======== Dataset

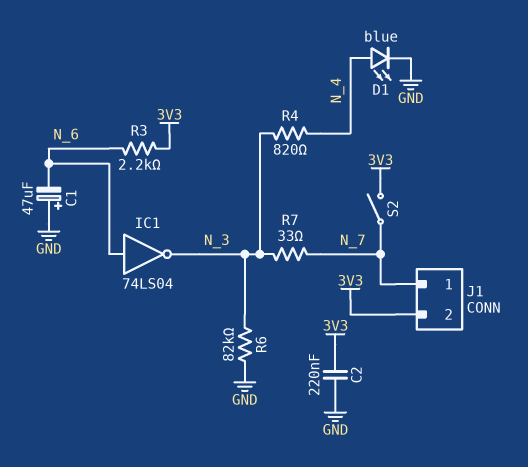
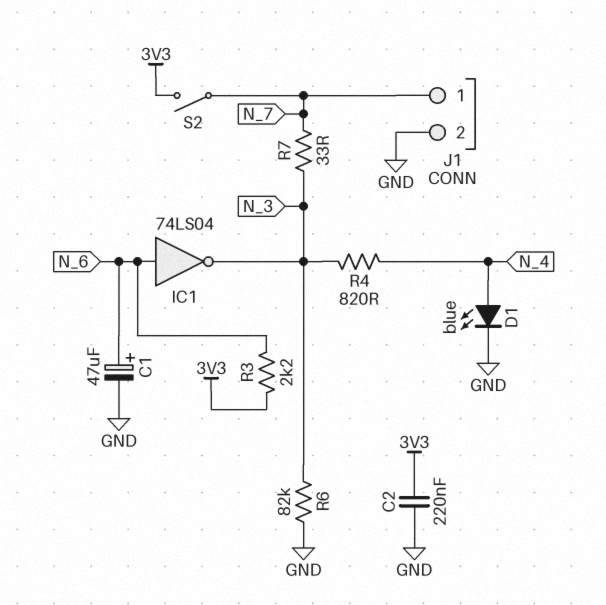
C1: 47uF (plus GND, minus N_6) -> 47uF (plus N_6, minus GND)
J1 pin 2: 3V3 -> GND

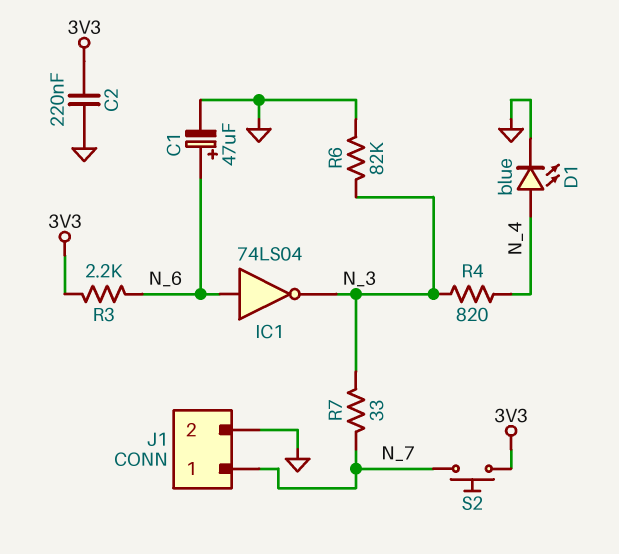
S2: switch (3V3, N_7) -> button (3V3, N_7)

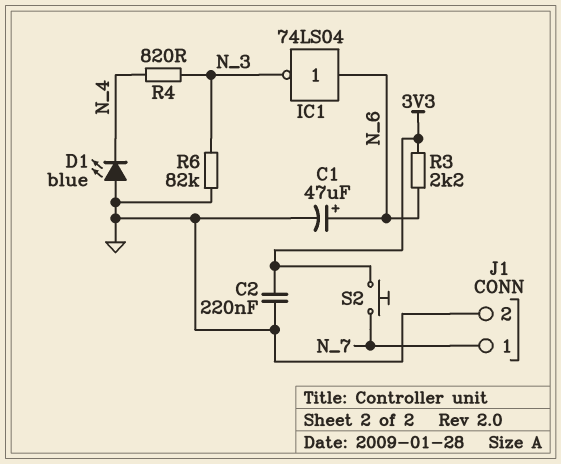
D1: LED blue (A N_4, K GND) -> LED blue (A GND, K N_4)
R7: 33 (N_3, N_7) -> none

================

# Description of the task:
Copy every line above exactly, leaving no picture in the copy.

# Reply to the exercise:
C1: 47uF (plus GND, minus N_6) -> 47uF (plus N_6, minus GND)
J1 pin 2: 3V3 -> GND

S2: switch (3V3, N_7) -> button (3V3, N_7)

D1: LED blue (A N_4, K GND) -> LED blue (A GND, K N_4)
R7: 33 (N_3, N_7) -> none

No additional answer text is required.